→ **Source material**
##########
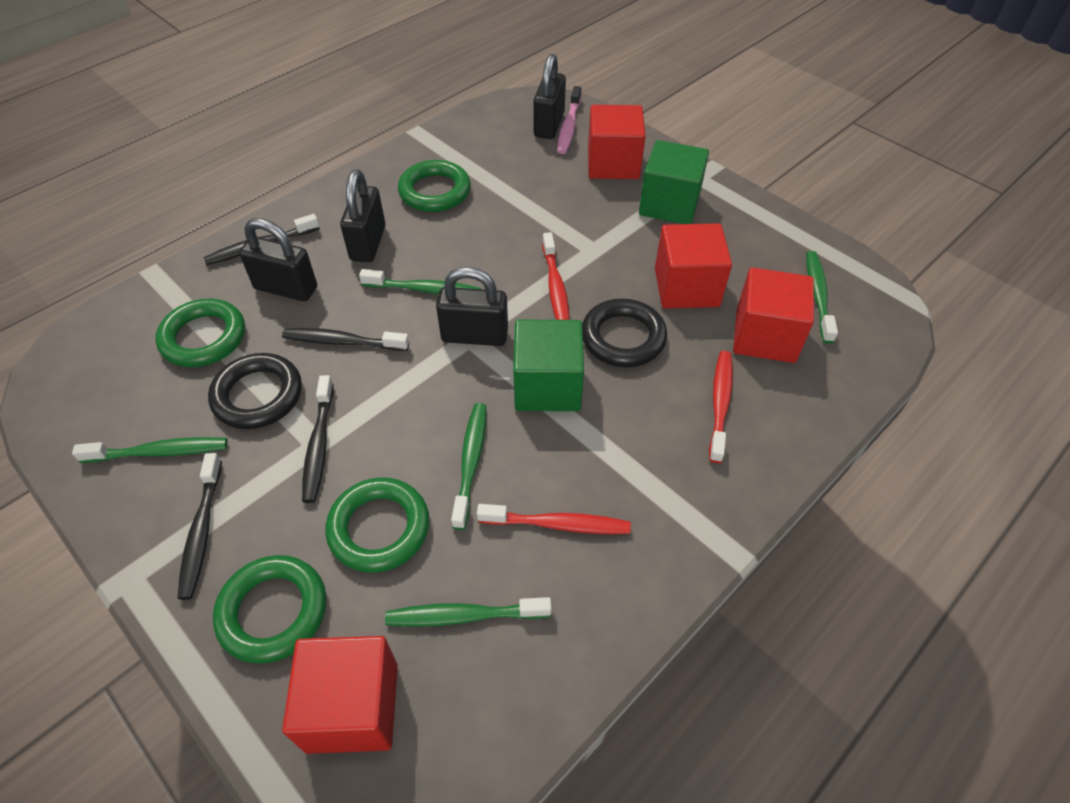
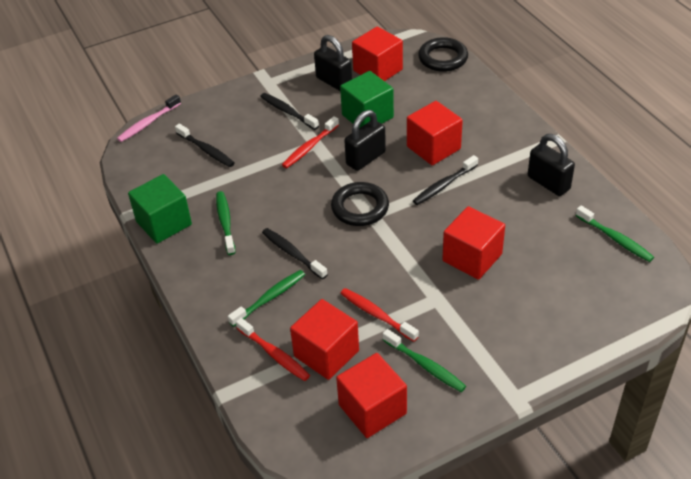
black padlock: 4 -> 3
green ring: 4 -> 0
green toothbrush: 5 -> 4
red cube: 4 -> 5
##########
→ **Aim of the exercise**
Since the pictures are not wanted, transcribe the rest of the listing above exactly.

→ **Answer box**
black padlock: 4 -> 3
green ring: 4 -> 0
green toothbrush: 5 -> 4
red cube: 4 -> 5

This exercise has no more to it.